### ENTRIES
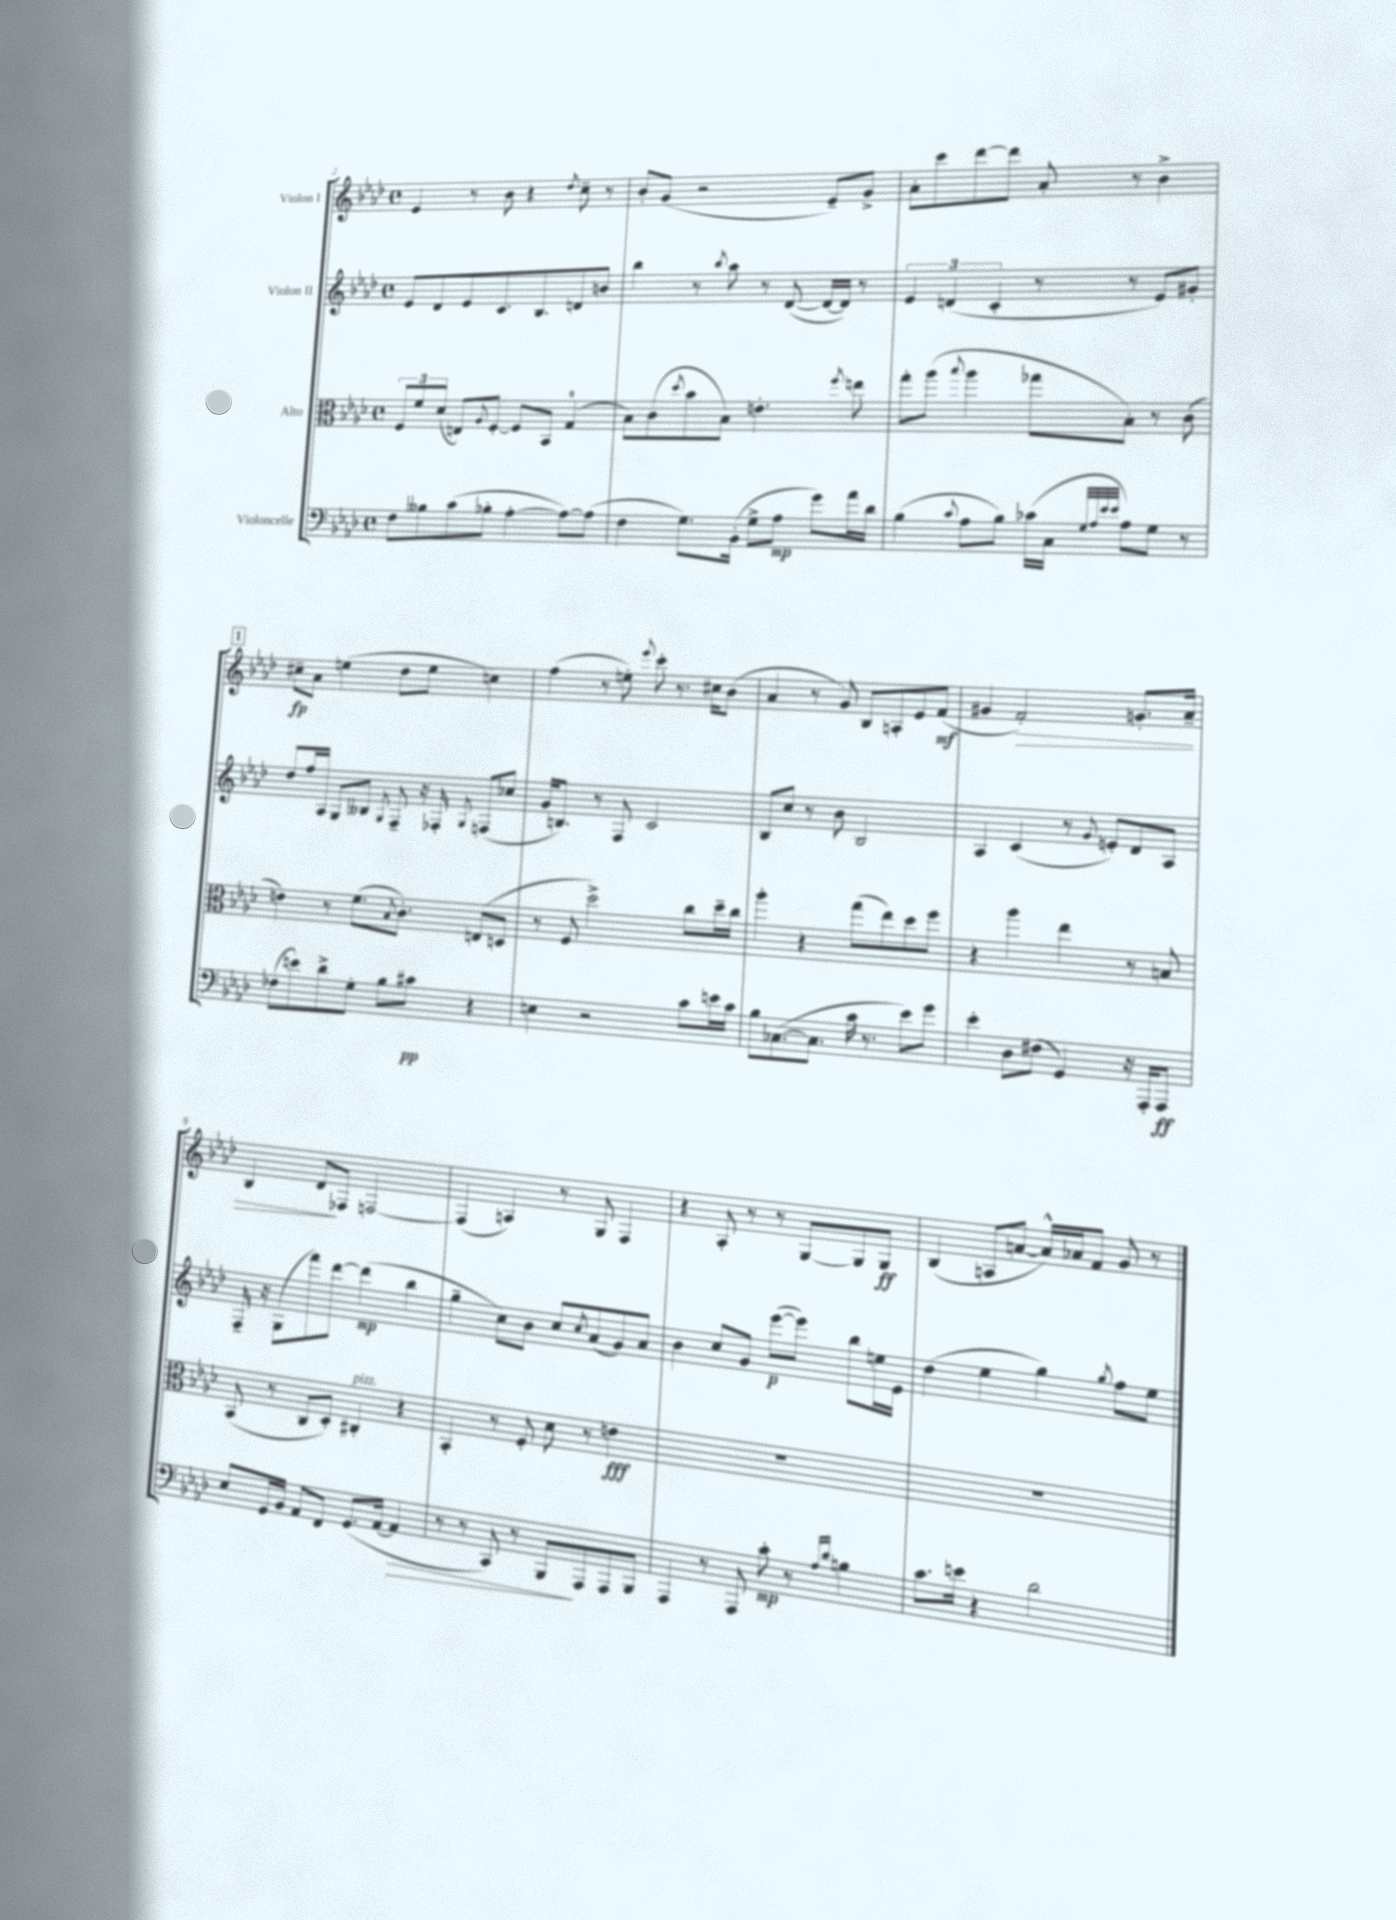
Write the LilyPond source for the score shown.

<<
\new StaffGroup <<
\new Staff = "s0" \with { instrumentName = "Violon I" } {
    \clef treble \key aes \major \defaultTimeSignature \time 4/4
    ees'4 r8 bes'8 r4 \acciaccatura { des''8 } c''8-- r8 |
    bes'8-. g'8( r2 ees'8--) g'8-> |
    aes'8-. c'''8 des'''8~ des'''8 aes'8-. r8 bes'4-> |
    \mark \markup { \box "1" } cis''8--\fp aes'8 e''4( des''8 e''8 c''4) |
    f''4( r8 e''8-.) \appoggiatura { ees'''8 } c'''8-. r8. cis''16 bes'8( |
    aes'4 r8 g'8) bes8 a8-. ees'8 f'8\mf( |
    gis'4 f'2-.\>) g'8.-. aes'16-- |
    bes4 des'8\! fes8 f2~ |
    f4( a4) r8 g8 f4 |
    r4 aes8-. r8 r8 g8~ g8 g8\ff |
    bes4( a8 a'8~ a'16-^) aes'16 f'8 g'8 r8 \bar "|." |
}
\new Staff = "s1" \with { instrumentName = "Violon II" } {
    \clef treble \key aes \major \defaultTimeSignature \time 4/4
    ees'8 des'8 ees'8 c'8. bes8. d'8 b'8 |
    bes''4 r8 \acciaccatura { bes''8 } aes''8 r8 des'8~( des'16~ des'16) r8 |
    \tuplet 3/2 { ees'4 d'4( c'4-. } r8 r8 ees'8) gis'8-. |
    \mark \markup { \box "1" } des''8 f''16 aes16 g8 beses8 \acciaccatura { g8 } f8-- r16 fes16-. \acciaccatura { g8 } f8( ces''8 |
    g'16 b8.) r8 f8 c'2 |
    bes8 c''8 r8 bes'8 bes2 |
    aes4 c'4( r8 \appoggiatura { g'8 } e'8-.) des'8 aes8 |
    f16-- r16 g8( f'''8) des'''8~ des'''4\mp( bes''4 |
    g''4-- c''8) bes'8 c''8 \acciaccatura { c''8 } aes'8( g'8) aes'8 |
    bes'4 c''8 g'8 ees'''8~\p( ees'''8) bes''8 e''16 ees'16 |
    des''4( ees''4 g''4) \acciaccatura { g''8 } f''8 ees''8 \bar "|." |
}
\new Staff = "s2" \with { instrumentName = "Alto" } {
    \clef alto \key aes \major \defaultTimeSignature \time 4/4
    \tuplet 3/2 { f8 f'8 des'8( } e8) \appoggiatura { aes8 } f8~-. f8 bes,8 g4-0( |
    bes8) c'8( \acciaccatura { des''8 } bes'8 bes8) e'4.-. \acciaccatura { f''8 } e''8 |
    g''8-. aes''8( \appoggiatura { bes''8 } aes''4 ges''8 bes8-.) r8 c'8( |
    \mark \markup { \box "1" } e'4) r8 f'8.( \appoggiatura { bes8 } c'8.-.) e8( d8 |
    r8 f8 des''2->) c''8 des''16-- c''16 |
    aes''4-. r4 g''8( ees''8) des''8 f''8 |
    r4 aes''4 ees''4 r8 b8 |
    bes,8( r8 c8 des8-.) cis4-.^\markup { \italic "pizz." } r4 |
    bes,4-. r8 f8-. des'8 r8 e'4\fff |
    R1 |
    R1 \bar "|." |
}
\new Staff = "s3" \with { instrumentName = "Violoncelle" } {
    \clef bass \key aes \major \defaultTimeSignature \time 4/4
    f8 beses8 c'8( bes8-. aes4~-. aes8~) aes8( |
    f4 g8.) bes,16-.( g8-> aes8\mp g'8) aes'16 des'16 |
    bes4( \appoggiatura { c'8 } aes8 bes8) ces'16( c16 \grace { g32 aes32 ees'32 ees'32 } aes8) g8 r8 |
    \mark \markup { \box "1" } fes8( e'8) des'8-> g8-. bes8 cis'8\pp r4 |
    e4 r2 c'8 e'16 c'16 |
    bes8 ces8.~( ces8. c'16 r8. ees'8) g'8 |
    ees'4-. des8 fis8( g,4) r16 aes,,16-. aes,,8\ff |
    ees8 g,16 bes,16 aes,8 f,8 g,8.( aes,16~ aes,4\> |
    r8 r8 c,8) r8 bes,,8\! aes,,8 aes,,8 bes,,8 |
    aes,,4 r8 aes,,8 c'8-.\mp r8 \grace { aes16 des'16 } b4 |
    c'8. e'16 r4 des'2 \bar "|." |
}
>>
>>
\layout { \context { \Score currentBarNumber = #2 } }
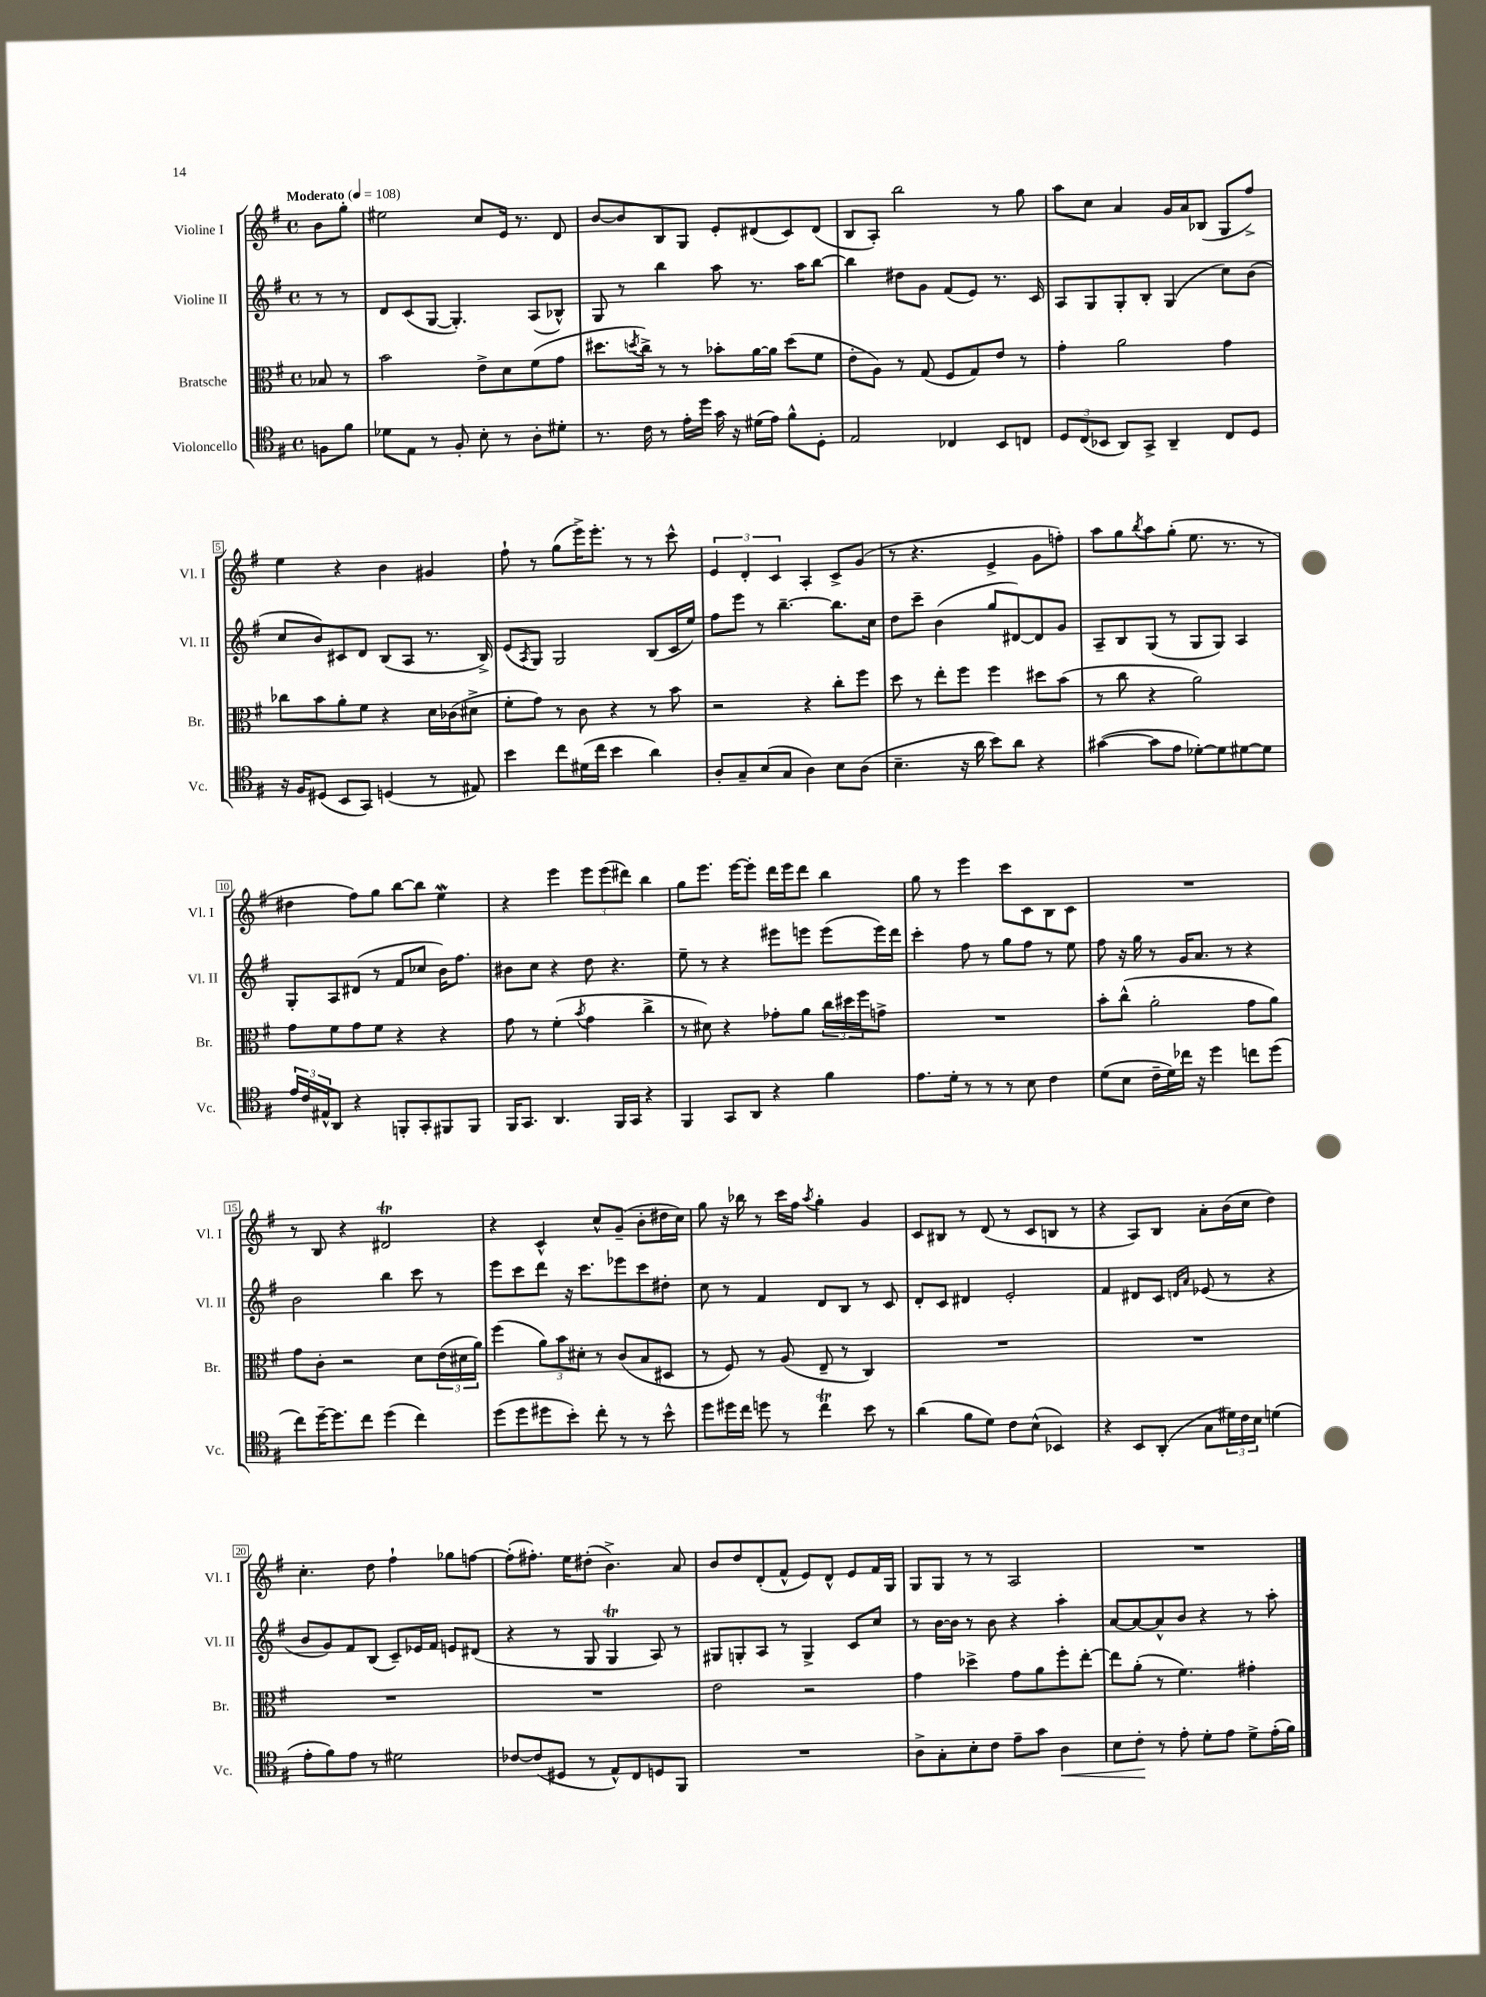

### PROBLEM TO SOLVE
List every line of the lines above that contains the string "defaultTimeSignature".

### EXERCISE OUTPUT
    \clef treble \key aes \major \defaultTimeSignature \time 4/4
    \clef treble \key aes \major \defaultTimeSignature \time 4/4
    \clef alto \key aes \major \defaultTimeSignature \time 4/4
    \clef bass \key aes \major \defaultTimeSignature \time 4/4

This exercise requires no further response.